begin
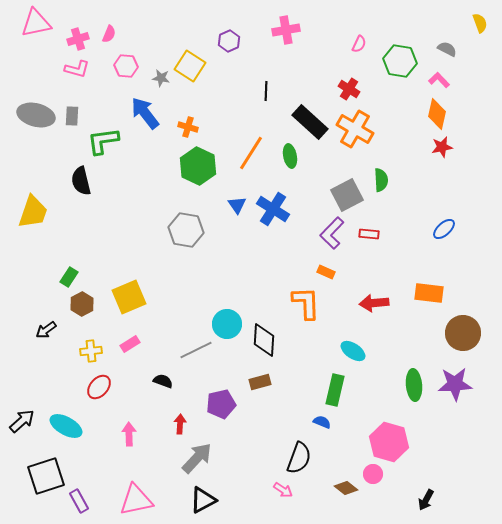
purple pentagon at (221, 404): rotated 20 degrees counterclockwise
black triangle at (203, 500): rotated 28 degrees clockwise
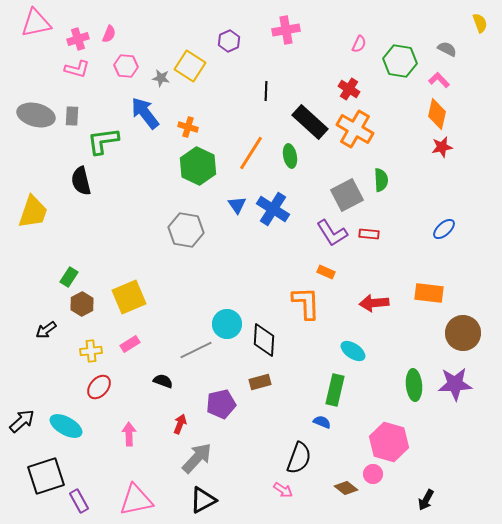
purple L-shape at (332, 233): rotated 76 degrees counterclockwise
red arrow at (180, 424): rotated 18 degrees clockwise
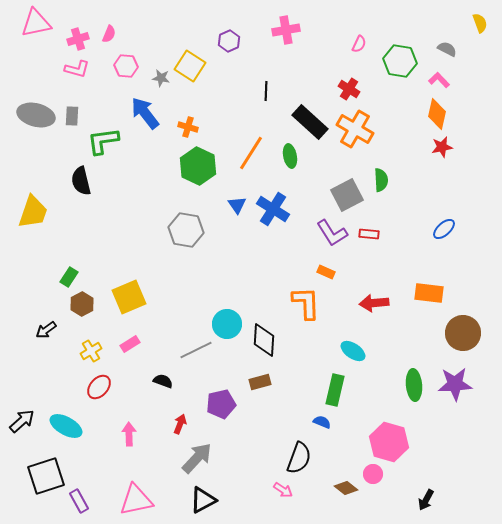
yellow cross at (91, 351): rotated 25 degrees counterclockwise
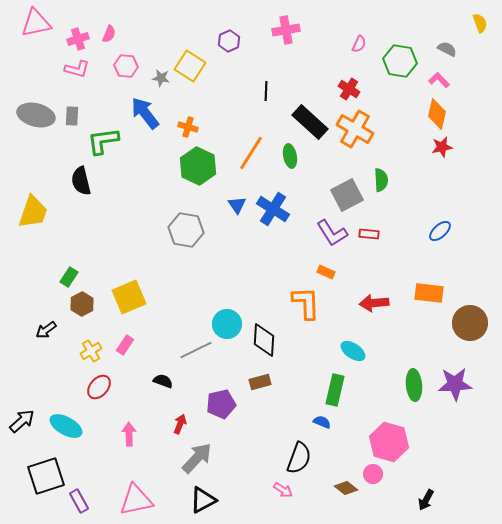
blue ellipse at (444, 229): moved 4 px left, 2 px down
brown circle at (463, 333): moved 7 px right, 10 px up
pink rectangle at (130, 344): moved 5 px left, 1 px down; rotated 24 degrees counterclockwise
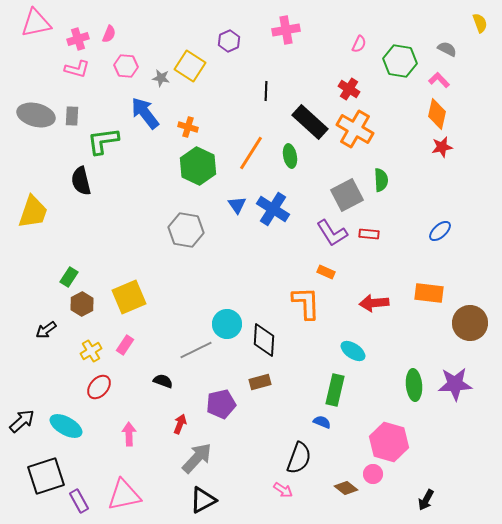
pink triangle at (136, 500): moved 12 px left, 5 px up
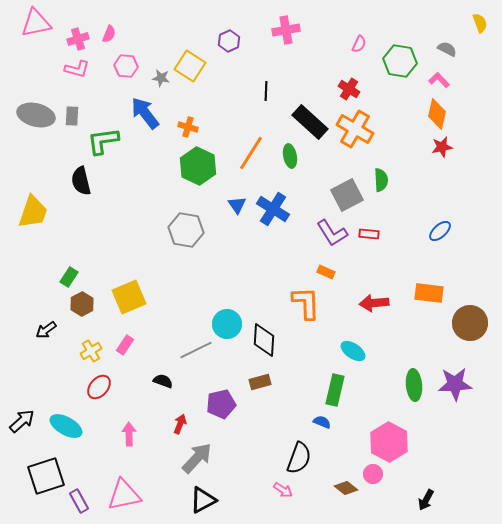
pink hexagon at (389, 442): rotated 12 degrees clockwise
end
TASK TO CARRY OUT:
Copy out every line of the records above word for word, but leave out the picture lines.

SOLUTION TO THE PROBLEM:
purple pentagon at (221, 404): rotated 20 degrees counterclockwise
black triangle at (203, 500): rotated 28 degrees clockwise
purple L-shape at (332, 233): rotated 76 degrees counterclockwise
red arrow at (180, 424): rotated 18 degrees clockwise
yellow cross at (91, 351): rotated 25 degrees counterclockwise
blue ellipse at (444, 229): moved 4 px left, 2 px down
brown circle at (463, 333): moved 7 px right, 10 px up
pink rectangle at (130, 344): moved 5 px left, 1 px down; rotated 24 degrees counterclockwise
pink triangle at (136, 500): moved 12 px left, 5 px up
pink hexagon at (389, 442): rotated 12 degrees clockwise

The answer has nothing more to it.